-- Stored data follows --

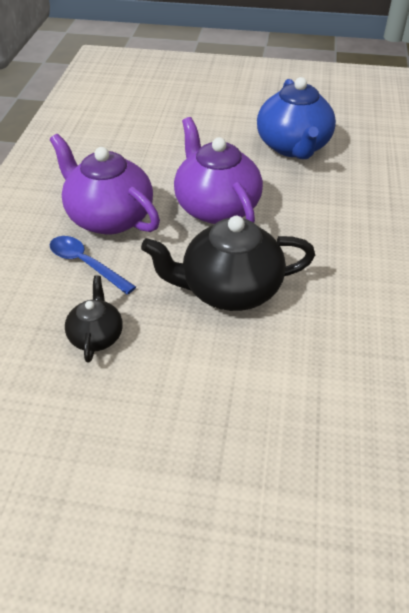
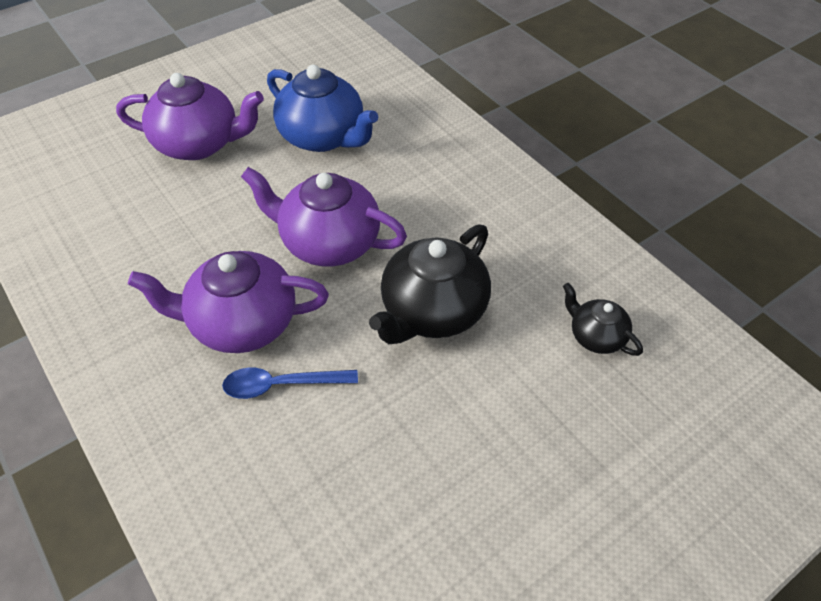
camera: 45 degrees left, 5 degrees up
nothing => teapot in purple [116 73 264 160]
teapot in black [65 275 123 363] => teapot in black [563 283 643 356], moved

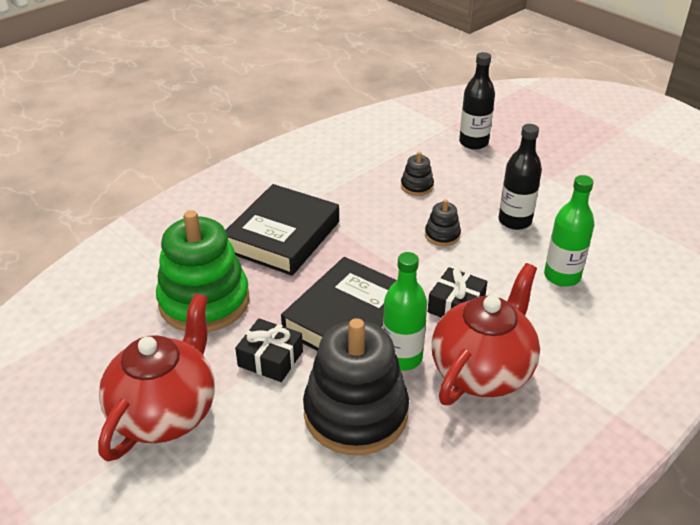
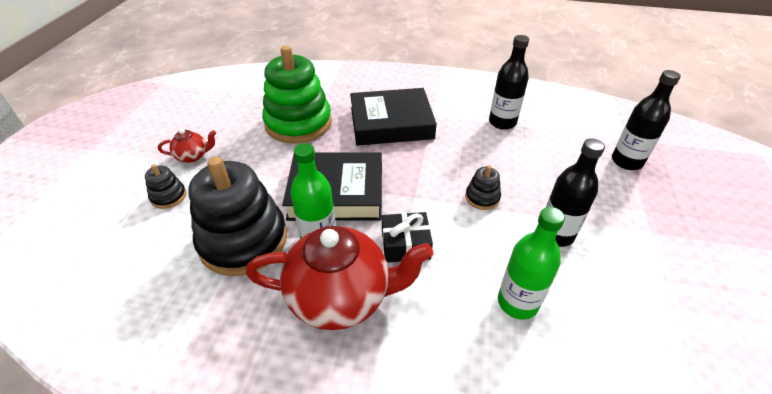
camera: 55 degrees right, 5 degrees up
gift in black [235 318 303 382] => nothing
nothing => bottle in black [489 35 529 130]
stacking toy in black [401 152 434 196] => stacking toy in black [145 164 187 209], moved
teapot in red [98 293 215 461] => teapot in red [158 129 216 163], x0.45

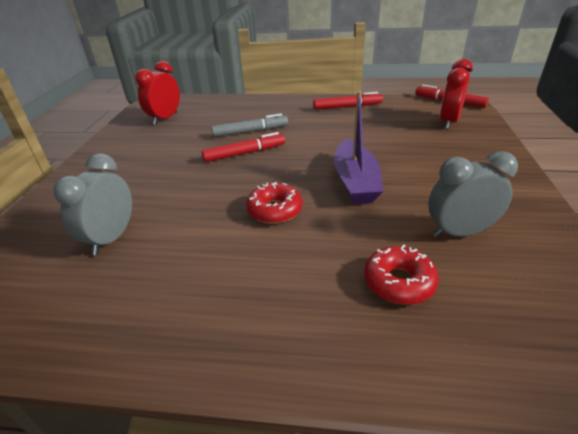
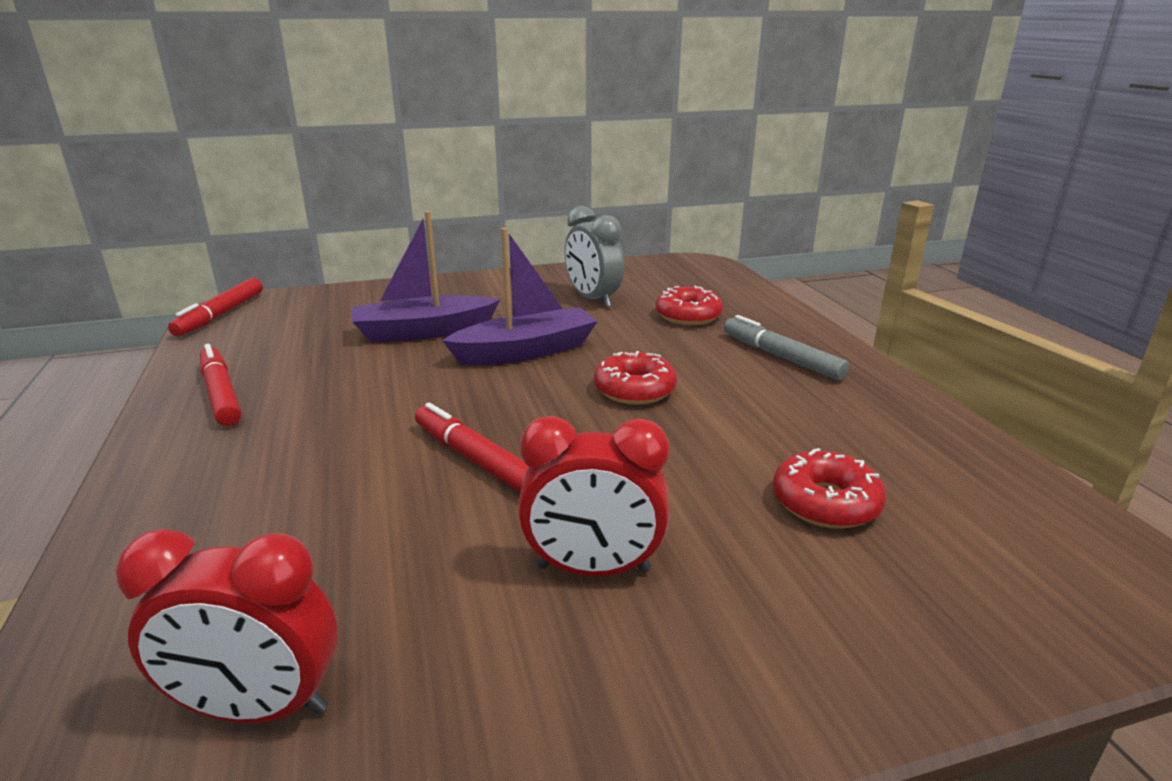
camera: 115 degrees left, 10 degrees down
nothing => boat in purple [352 211 500 343]
marker in grey [211 113 288 137] => marker in grey [724 315 849 381], moved
clock in red [440 59 473 129] => clock in red [518 416 670 576], moved
clock in grey [53 153 132 255] => donut in red [773 448 886 529]

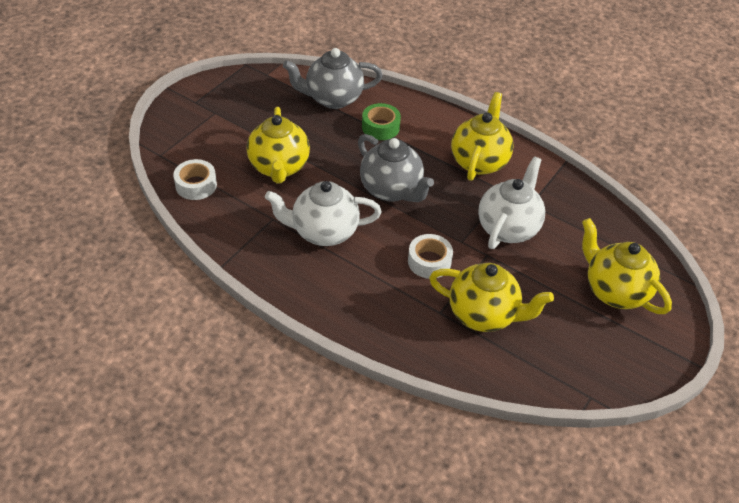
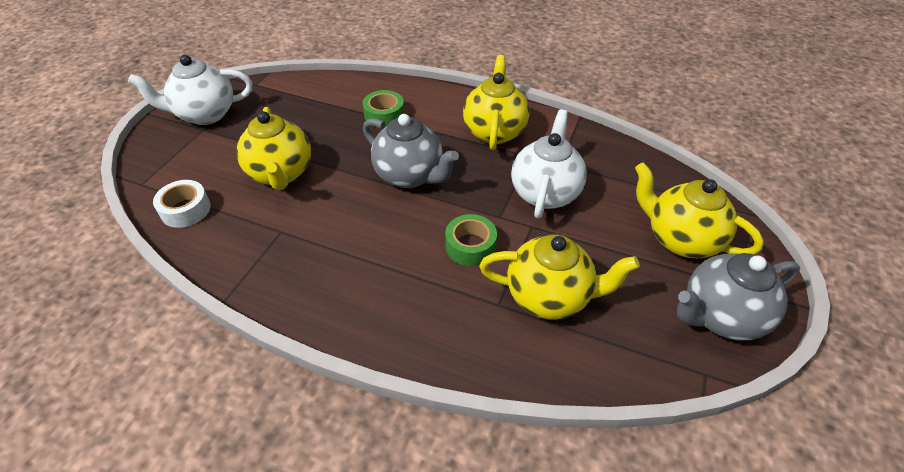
camera: 10 degrees left, 0 degrees up
teapot in white [265 181 382 246] => teapot in white [128 55 252 125], moved
teapot in grey [283 48 383 109] => teapot in grey [677 253 800 341], moved
tape in white [408 234 453 279] => tape in green [445 214 497 266]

-- Stored data concluded --

Exactly as they appear, print the lines from the one holding "camera: 10 degrees left, 0 degrees up" through the final line of the entries, and no others.

camera: 10 degrees left, 0 degrees up
teapot in white [265 181 382 246] => teapot in white [128 55 252 125], moved
teapot in grey [283 48 383 109] => teapot in grey [677 253 800 341], moved
tape in white [408 234 453 279] => tape in green [445 214 497 266]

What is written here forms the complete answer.